Only the lines from the beginning of the entries through the one that holds "(396, 493) = (97, 398): black" may appear in the answer, written out exactly and free of pictures.

⁂

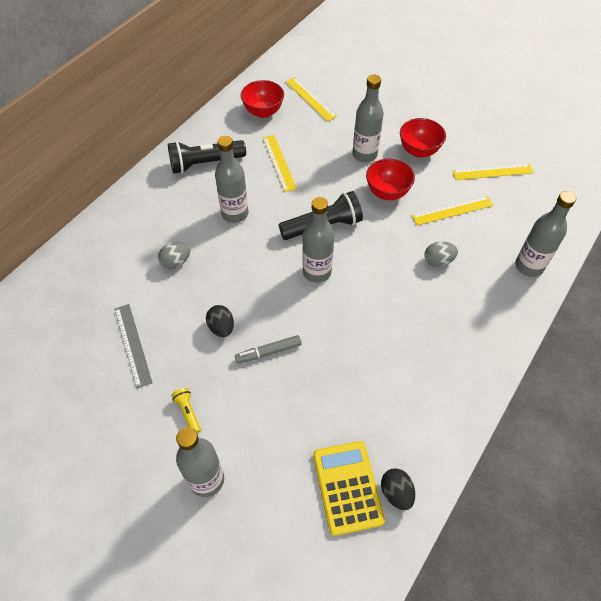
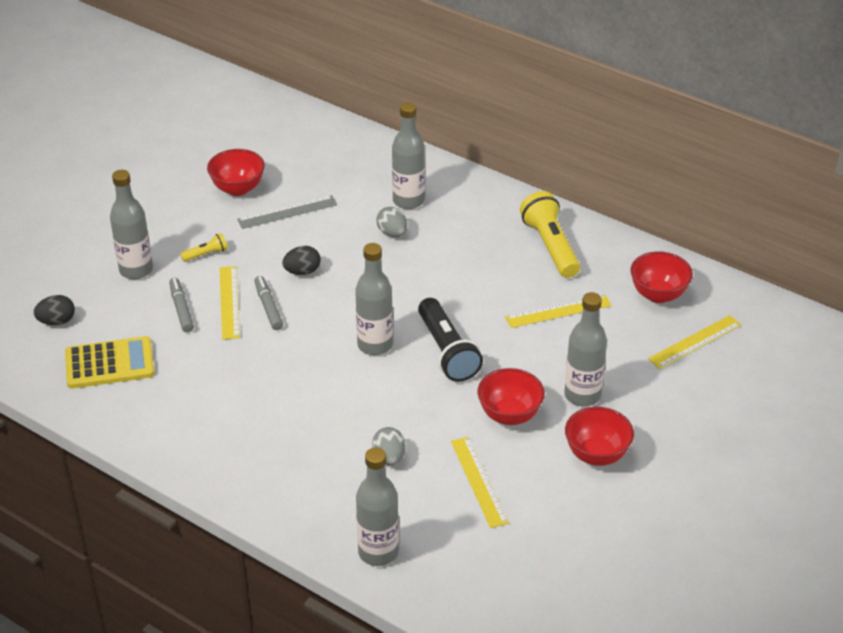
camera: 90 degrees right, 15 degrees down
(86, 391) = (238, 189): none -> red bowl
(205, 163) = (550, 246): black flashlight -> yellow flashlight
(235, 214) = (466, 275): grey bottle -> grey bottle (408, 201)
(269, 427) = (181, 309): none -> grey marker
(396, 493) = (97, 398): black egg -> black egg (57, 321)
(492, 172) = (559, 537): yellow ruler -> yellow ruler (229, 302)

⁂

— Solution for this task —
camera: 90 degrees right, 15 degrees down
(86, 391) = (238, 189): none -> red bowl
(205, 163) = (550, 246): black flashlight -> yellow flashlight
(235, 214) = (466, 275): grey bottle -> grey bottle (408, 201)
(269, 427) = (181, 309): none -> grey marker
(396, 493) = (97, 398): black egg -> black egg (57, 321)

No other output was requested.